(RECORDS FOR THE EXERCISE)
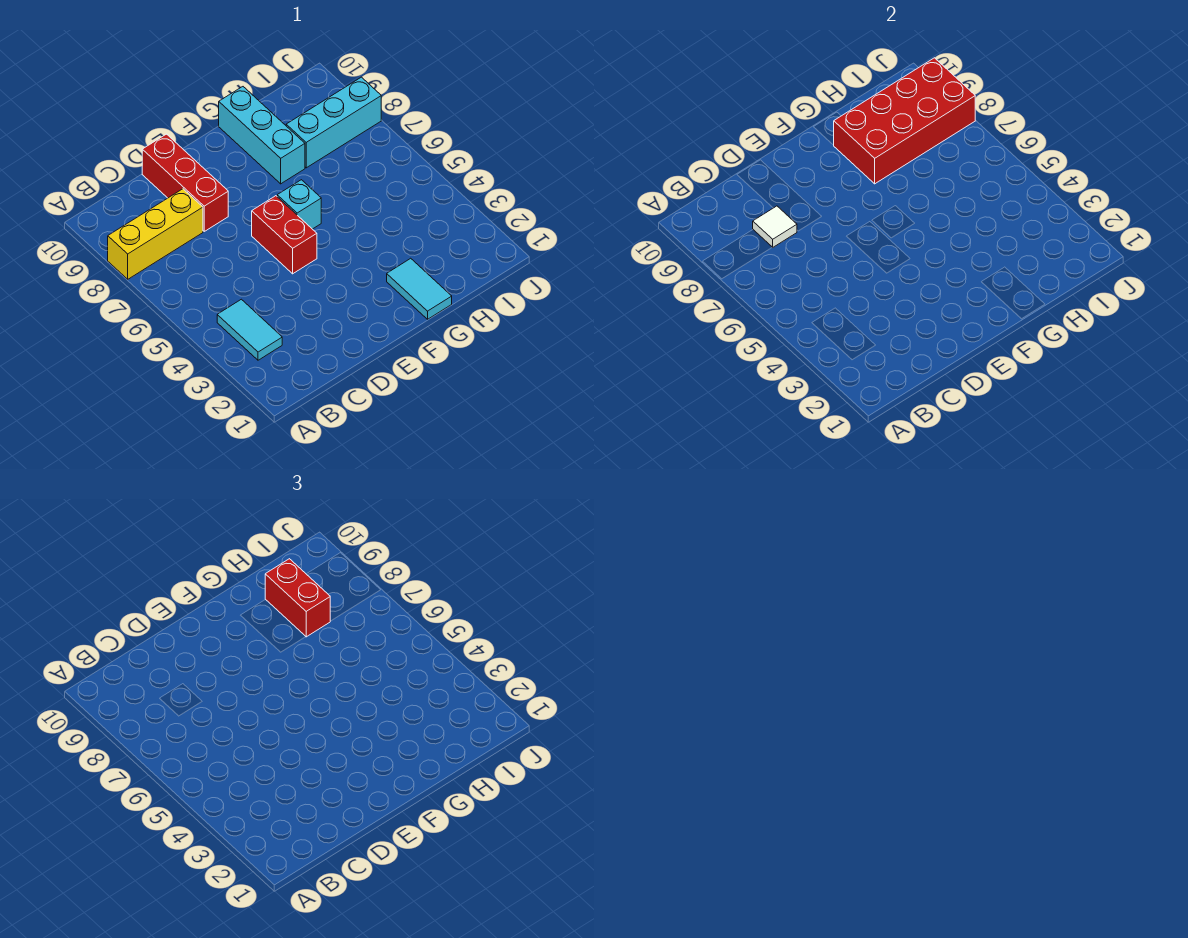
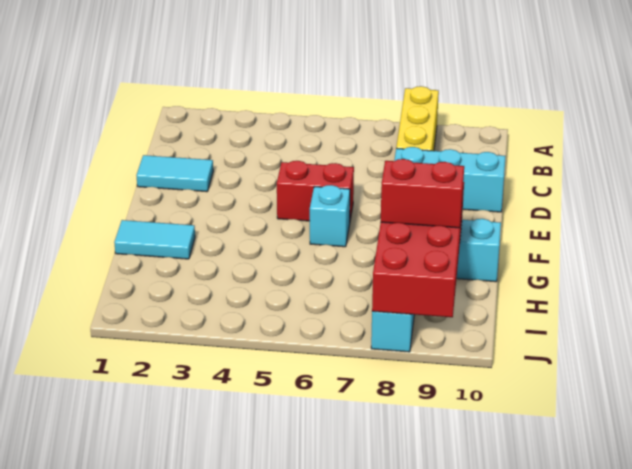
cyan 1x2 tile [217,299,282,360] -> cyan 1x2 tile moved to [137,155,213,192]
white 1x1 tile [753,206,797,247] -> none
red 1x3 brick [142,134,228,231] -> cyan 1x3 brick [394,147,506,212]

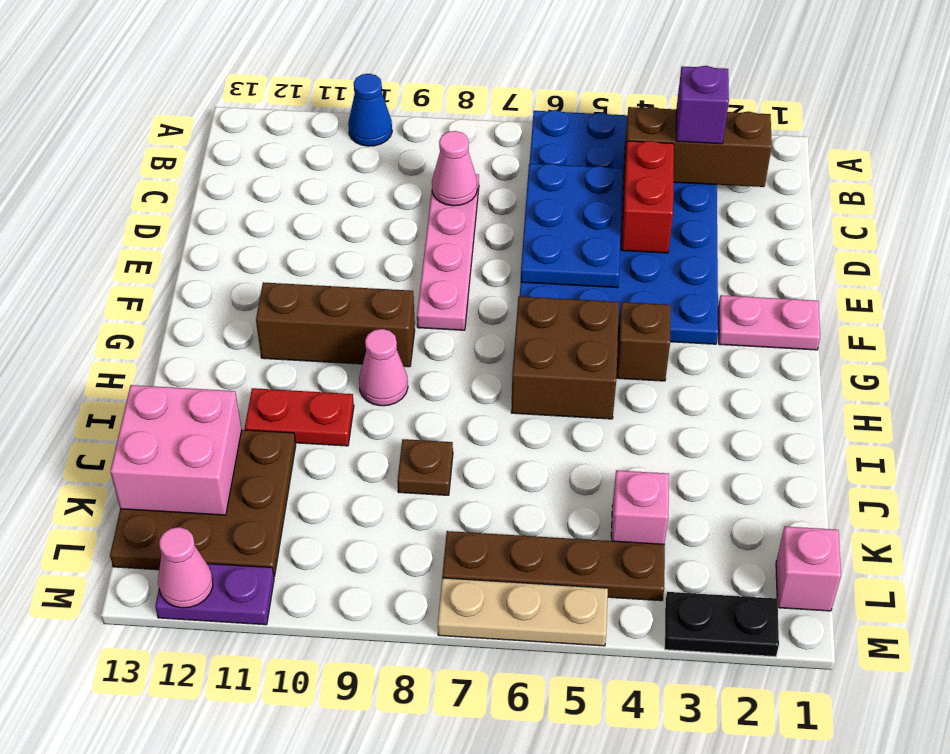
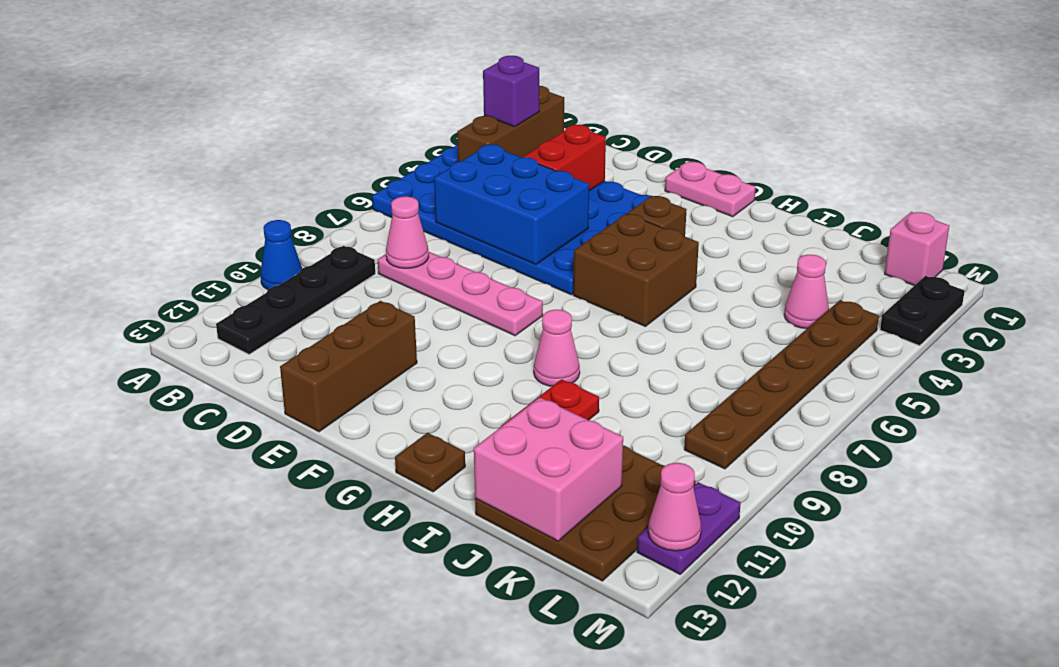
none -> black 1x4 plate [216,246,375,354]
red 1x2 brick [621,141,674,253] -> red 1x2 brick turned to [523,125,606,191]
blue 2x3 plate [521,164,622,288] -> blue 2x3 brick [434,144,589,264]
pink 1x2 plate [718,295,820,350] -> pink 1x2 plate turned to [665,162,756,217]
brown 1x3 brick [256,282,415,367] -> brown 1x3 brick moved to [280,301,417,432]
brown 1x1 plate [397,439,453,495] -> brown 1x1 plate moved to [395,433,465,492]
pink 1x1 brick [611,470,669,544] -> pink 1x1 cone [784,255,829,329]
brown 1x4 plate [442,531,665,601] -> brown 1x6 plate [684,300,879,469]
tan 1x3 plate [438,578,608,646] -> none

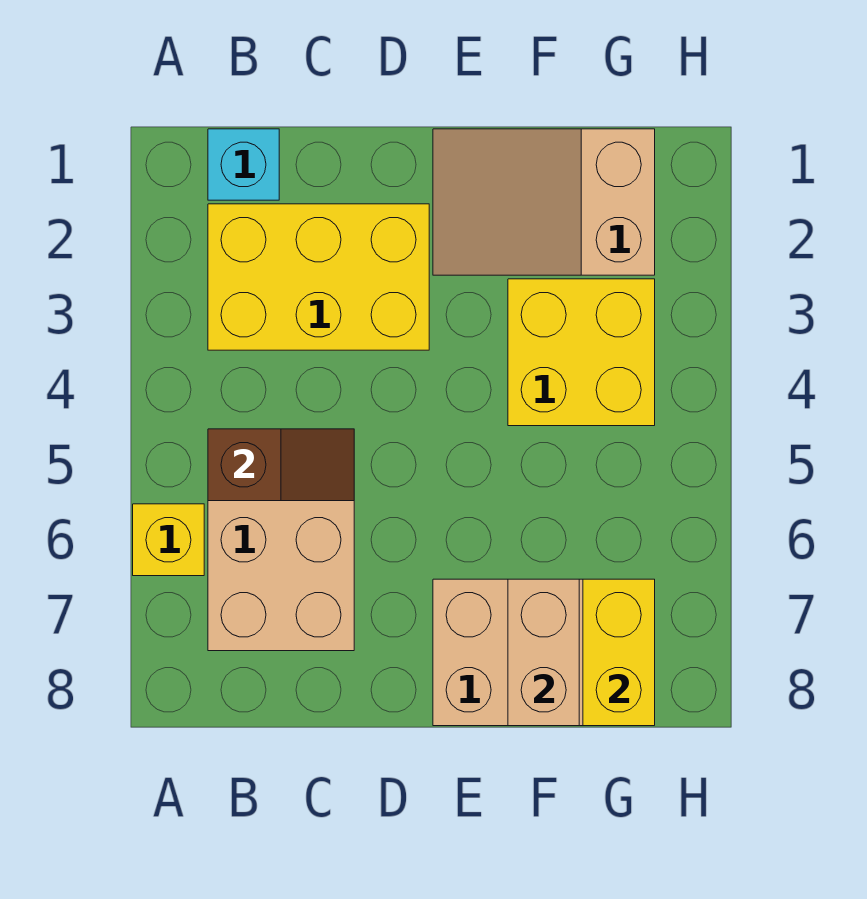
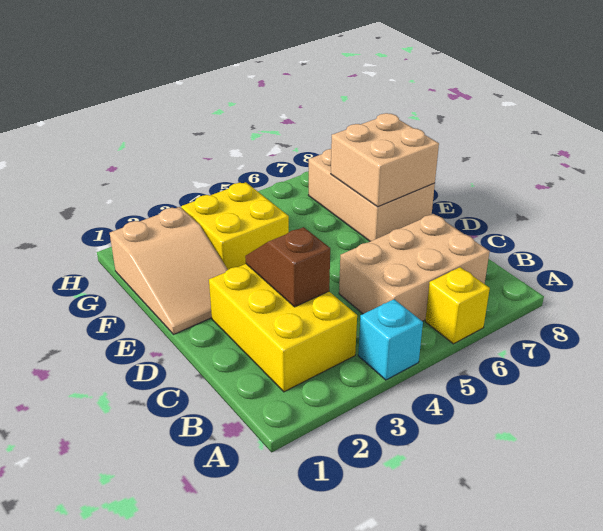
cyan 1x1 brick [208,129,279,200] -> cyan 1x1 brick moved to [358,299,423,380]
brown 1x2 slope [208,429,354,501] -> brown 1x2 slope moved to [245,227,330,307]
tan 1x2 brick [508,579,579,726] -> tan 2x2 brick [331,113,439,207]
yellow 1x2 brick [583,579,655,726] -> none

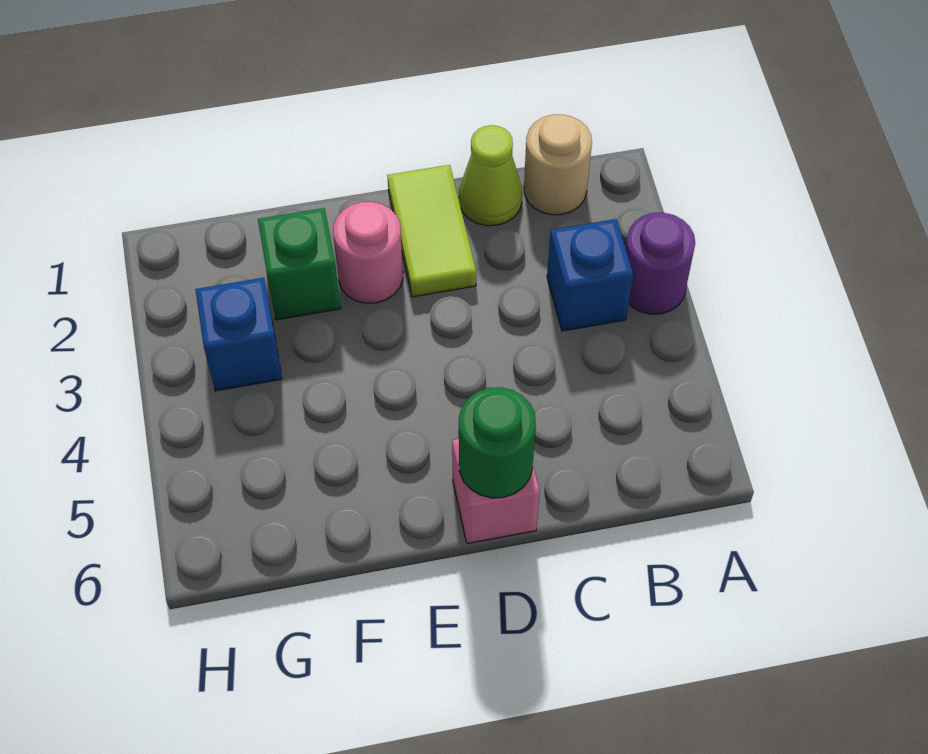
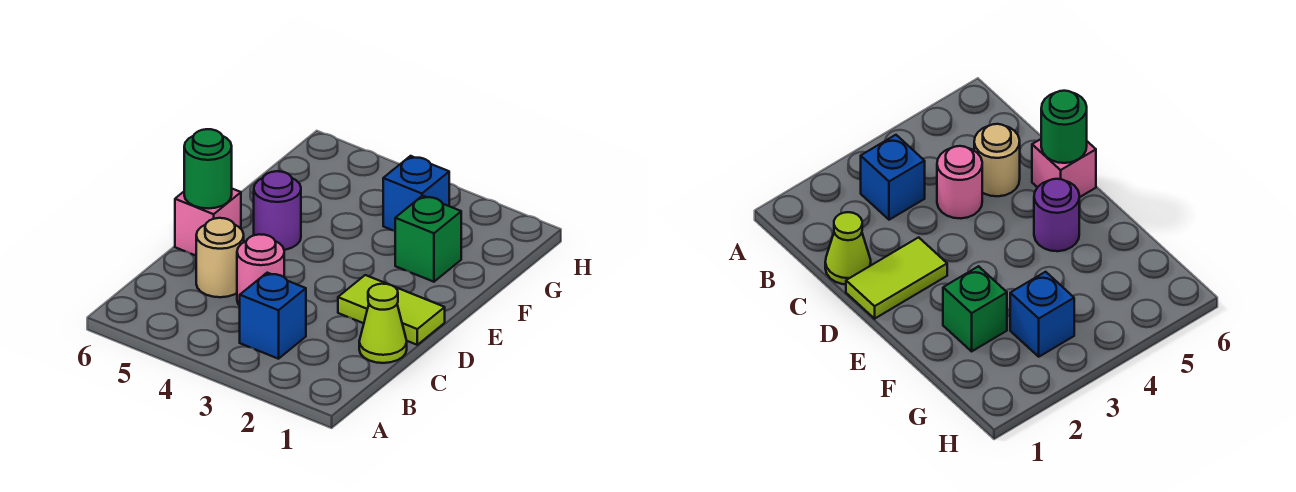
purple 1x1 round brick [626,213,695,314] -> purple 1x1 round brick moved to [254,171,301,250]
tan 1x1 round brick [524,115,592,215] -> tan 1x1 round brick moved to [196,218,244,297]
pink 1x1 round brick [333,202,403,303] -> pink 1x1 round brick moved to [237,234,284,306]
(End RECORDS FOR THE EXERCISE)
◆ **ACTIVITY**
The copy should hold only the lines from the one with "pink 1x2 plate [718,295,820,350]" through the one with "purple 1x1 round brick [626,213,695,314]", exactly as they stand above. Leave out the pictures.

◆ **RESULT BELOW**
pink 1x2 plate [718,295,820,350] -> pink 1x2 plate turned to [665,162,756,217]
brown 1x3 brick [256,282,415,367] -> brown 1x3 brick moved to [280,301,417,432]
brown 1x1 plate [397,439,453,495] -> brown 1x1 plate moved to [395,433,465,492]
pink 1x1 brick [611,470,669,544] -> pink 1x1 cone [784,255,829,329]
brown 1x4 plate [442,531,665,601] -> brown 1x6 plate [684,300,879,469]
tan 1x3 plate [438,578,608,646] -> none

cyan 1x1 brick [208,129,279,200] -> cyan 1x1 brick moved to [358,299,423,380]
brown 1x2 slope [208,429,354,501] -> brown 1x2 slope moved to [245,227,330,307]
tan 1x2 brick [508,579,579,726] -> tan 2x2 brick [331,113,439,207]
yellow 1x2 brick [583,579,655,726] -> none

purple 1x1 round brick [626,213,695,314] -> purple 1x1 round brick moved to [254,171,301,250]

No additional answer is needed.